— start Records for processing —

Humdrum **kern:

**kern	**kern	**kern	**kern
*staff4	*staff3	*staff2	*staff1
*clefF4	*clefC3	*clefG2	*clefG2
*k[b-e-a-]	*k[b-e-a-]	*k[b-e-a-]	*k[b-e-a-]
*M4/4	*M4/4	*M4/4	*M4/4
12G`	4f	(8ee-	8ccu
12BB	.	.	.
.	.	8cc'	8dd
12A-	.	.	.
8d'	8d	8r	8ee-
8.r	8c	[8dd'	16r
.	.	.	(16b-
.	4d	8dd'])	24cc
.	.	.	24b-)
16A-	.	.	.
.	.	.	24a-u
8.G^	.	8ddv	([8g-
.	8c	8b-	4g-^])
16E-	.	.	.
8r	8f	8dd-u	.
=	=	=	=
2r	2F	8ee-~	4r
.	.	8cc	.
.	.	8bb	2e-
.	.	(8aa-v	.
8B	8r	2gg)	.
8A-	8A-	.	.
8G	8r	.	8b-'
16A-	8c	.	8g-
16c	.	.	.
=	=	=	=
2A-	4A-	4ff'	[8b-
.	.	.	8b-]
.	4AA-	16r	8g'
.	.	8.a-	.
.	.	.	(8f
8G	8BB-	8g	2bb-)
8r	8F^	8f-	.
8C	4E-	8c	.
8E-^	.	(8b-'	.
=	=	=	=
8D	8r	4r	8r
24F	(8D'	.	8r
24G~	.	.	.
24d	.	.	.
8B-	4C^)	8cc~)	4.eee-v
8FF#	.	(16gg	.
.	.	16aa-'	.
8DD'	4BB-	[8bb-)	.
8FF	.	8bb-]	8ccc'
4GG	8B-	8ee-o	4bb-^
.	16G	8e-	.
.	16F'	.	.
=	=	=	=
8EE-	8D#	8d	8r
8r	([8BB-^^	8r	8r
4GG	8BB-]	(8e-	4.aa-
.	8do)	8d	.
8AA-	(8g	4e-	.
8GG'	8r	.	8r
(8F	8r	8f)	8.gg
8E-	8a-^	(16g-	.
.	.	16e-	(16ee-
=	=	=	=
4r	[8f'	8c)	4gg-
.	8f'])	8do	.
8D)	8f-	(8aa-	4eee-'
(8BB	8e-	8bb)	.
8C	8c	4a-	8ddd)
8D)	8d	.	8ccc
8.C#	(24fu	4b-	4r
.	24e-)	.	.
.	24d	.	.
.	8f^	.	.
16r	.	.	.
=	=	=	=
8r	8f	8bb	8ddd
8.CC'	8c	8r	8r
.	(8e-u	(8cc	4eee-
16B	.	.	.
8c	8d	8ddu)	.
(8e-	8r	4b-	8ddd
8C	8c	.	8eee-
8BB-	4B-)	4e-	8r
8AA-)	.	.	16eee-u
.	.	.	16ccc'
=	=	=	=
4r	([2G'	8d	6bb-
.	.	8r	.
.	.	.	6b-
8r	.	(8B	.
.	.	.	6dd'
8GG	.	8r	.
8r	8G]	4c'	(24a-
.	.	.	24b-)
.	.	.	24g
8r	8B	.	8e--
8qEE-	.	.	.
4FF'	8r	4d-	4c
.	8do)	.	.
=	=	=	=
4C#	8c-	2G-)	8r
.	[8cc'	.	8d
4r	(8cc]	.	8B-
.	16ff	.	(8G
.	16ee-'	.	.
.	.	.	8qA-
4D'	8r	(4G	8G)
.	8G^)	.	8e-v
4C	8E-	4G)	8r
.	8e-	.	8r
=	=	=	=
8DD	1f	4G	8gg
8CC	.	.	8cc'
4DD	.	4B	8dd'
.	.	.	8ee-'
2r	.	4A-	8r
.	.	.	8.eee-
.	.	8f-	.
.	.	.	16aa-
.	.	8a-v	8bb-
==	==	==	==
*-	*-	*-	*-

— end Records for processing —

What is asked: Update the items by changing every "*M4/4" to "*M2/2" and copying everything else unchanged.

Correct result:
Humdrum **kern:

**kern	**kern	**kern	**kern
*staff4	*staff3	*staff2	*staff1
*clefF4	*clefC3	*clefG2	*clefG2
*k[b-e-a-]	*k[b-e-a-]	*k[b-e-a-]	*k[b-e-a-]
*M2/2	*M2/2	*M2/2	*M2/2
12G`	4f	(8ee-	8ccu
12BB	.	.	.
.	.	8cc'	8dd
12A-	.	.	.
8d'	8d	8r	8ee-
8.r	8c	[8dd'	16r
.	.	.	(16b-
.	4d	8dd'])	24cc
.	.	.	24b-)
16A-	.	.	.
.	.	.	24a-u
8.G^	.	8ddv	([8g-
.	8c	8b-	4g-^])
16E-	.	.	.
8r	8f	8dd-u	.
=	=	=	=
2r	2F	8ee-~	4r
.	.	8cc	.
.	.	8bb	2e-
.	.	(8aa-v	.
8B	8r	2gg)	.
8A-	8A-	.	.
8G	8r	.	8b-'
16A-	8c	.	8g-
16c	.	.	.
=	=	=	=
2A-	4A-	4ff'	[8b-
.	.	.	8b-]
.	4AA-	16r	8g'
.	.	8.a-	.
.	.	.	(8f
8G	8BB-	8g	2bb-)
8r	8F^	8f-	.
8C	4E-	8c	.
8E-^	.	(8b-'	.
=	=	=	=
8D	8r	4r	8r
24F	(8D'	.	8r
24G~	.	.	.
24d	.	.	.
8B-	4C^)	8cc~)	4.eee-v
8FF#	.	(16gg	.
.	.	16aa-'	.
8DD'	4BB-	[8bb-)	.
8FF	.	8bb-]	8ccc'
4GG	8B-	8ee-o	4bb-^
.	16G	8e-	.
.	16F'	.	.
=	=	=	=
8EE-	8D#	8d	8r
8r	([8BB-^^	8r	8r
4GG	8BB-]	(8e-	4.aa-
.	8do)	8d	.
8AA-	(8g	4e-	.
8GG'	8r	.	8r
(8F	8r	8f)	8.gg
8E-	8a-^	(16g-	.
.	.	16e-	(16ee-
=	=	=	=
4r	[8f'	8c)	4gg-
.	8f'])	8do	.
8D)	8f-	(8aa-	4eee-'
(8BB	8e-	8bb)	.
8C	8c	4a-	8ddd)
8D)	8d	.	8ccc
8.C#	(24fu	4b-	4r
.	24e-)	.	.
.	24d	.	.
.	8f^	.	.
16r	.	.	.
=	=	=	=
8r	8f	8bb	8ddd
8.CC'	8c	8r	8r
.	(8e-u	(8cc	4eee-
16B	.	.	.
8c	8d	8ddu)	.
(8e-	8r	4b-	8ddd
8C	8c	.	8eee-
8BB-	4B-)	4e-	8r
8AA-)	.	.	16eee-u
.	.	.	16ccc'
=	=	=	=
4r	([2G'	8d	6bb-
.	.	8r	.
.	.	.	6b-
8r	.	(8B	.
.	.	.	6dd'
8GG	.	8r	.
8r	8G]	4c'	(24a-
.	.	.	24b-)
.	.	.	24g
8r	8B	.	8e--
8qEE-	.	.	.
4FF'	8r	4d-	4c
.	8do)	.	.
=	=	=	=
4C#	8c-	2G-)	8r
.	[8cc'	.	8d
4r	(8cc]	.	8B-
.	16ff	.	(8G
.	16ee-'	.	.
.	.	.	8qA-
4D'	8r	(4G	8G)
.	8G^)	.	8e-v
4C	8E-	4G)	8r
.	8e-	.	8r
=	=	=	=
8DD	1f	4G	8gg
8CC	.	.	8cc'
4DD	.	4B	8dd'
.	.	.	8ee-'
2r	.	4A-	8r
.	.	.	8.eee-
.	.	8f-	.
.	.	.	16aa-
.	.	8a-v	8bb-
==	==	==	==
*-	*-	*-	*-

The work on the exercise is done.